Work order:
Your answer is a number only: how many lines in the data below contain "plate"?

[Scene edit records]

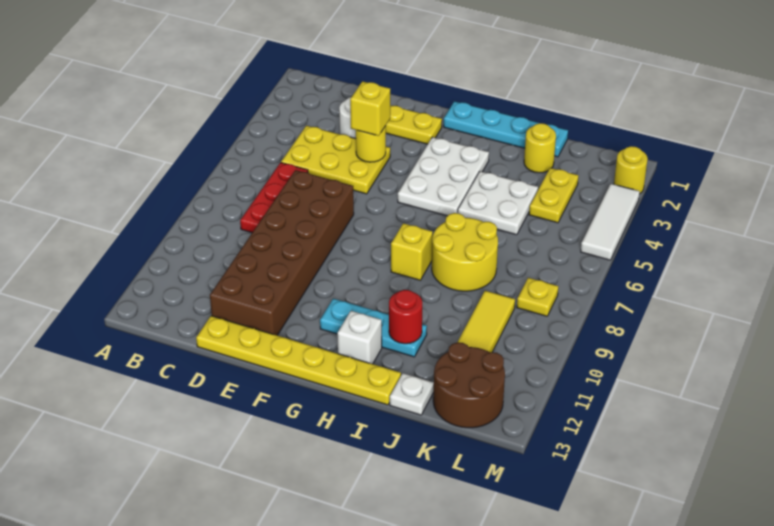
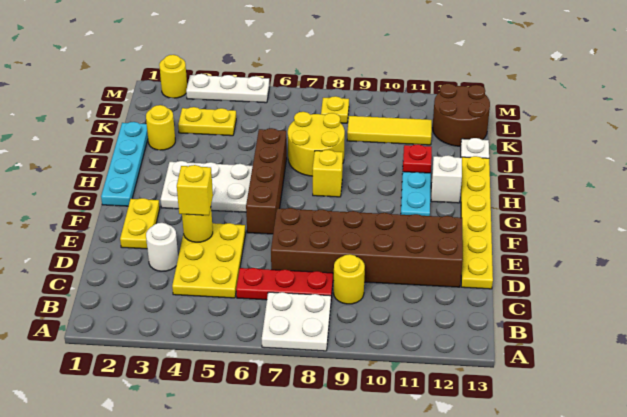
none -> yellow round brick C9 level 1
none -> brown brick F6:I6 level 1
white plate I4:J5 level 1 -> white plate A7:B8 level 1
red round brick I11 level 2 -> red plate I11 level 2
white tile M3:M5 level 1 -> white plate M3:M5 level 1

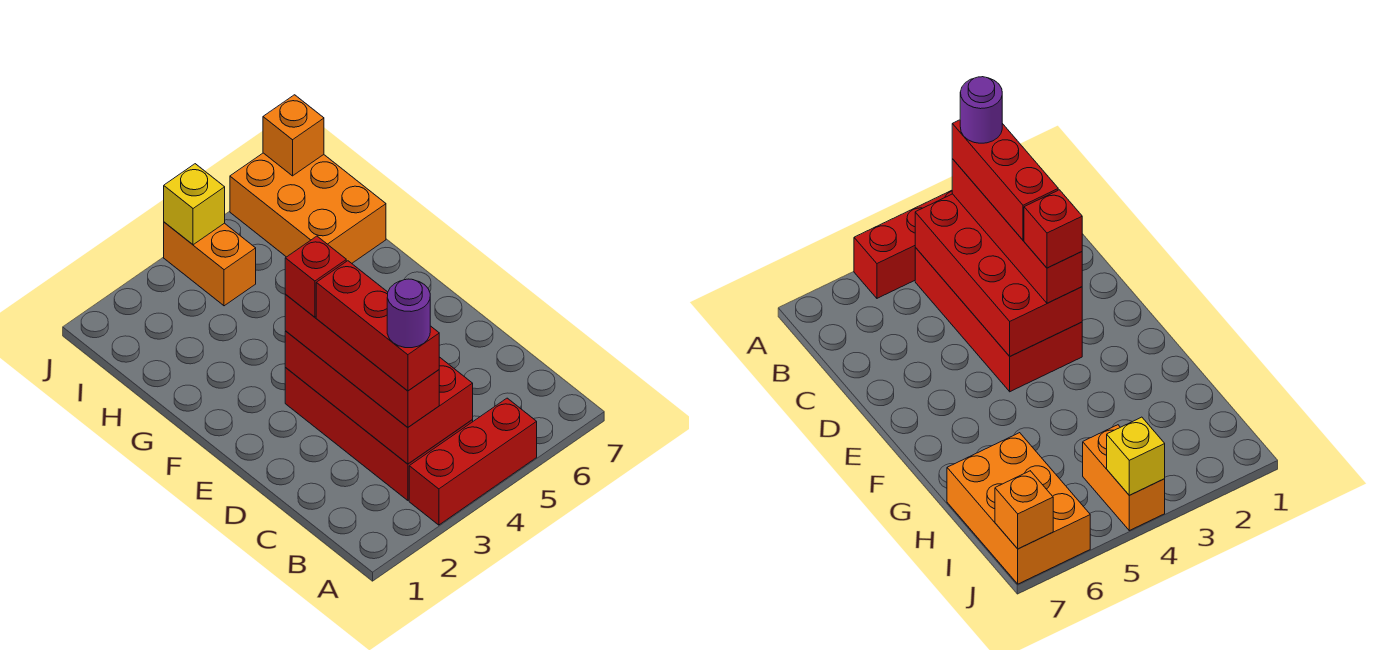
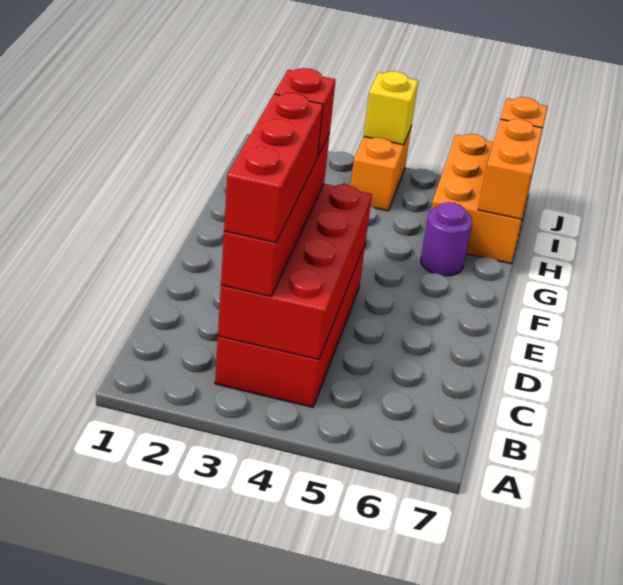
red brick A3:A5 level 1 -> none
purple round brick B3 level 5 -> purple round brick G6 level 1
none -> orange brick H7:I7 level 2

Answer section:
3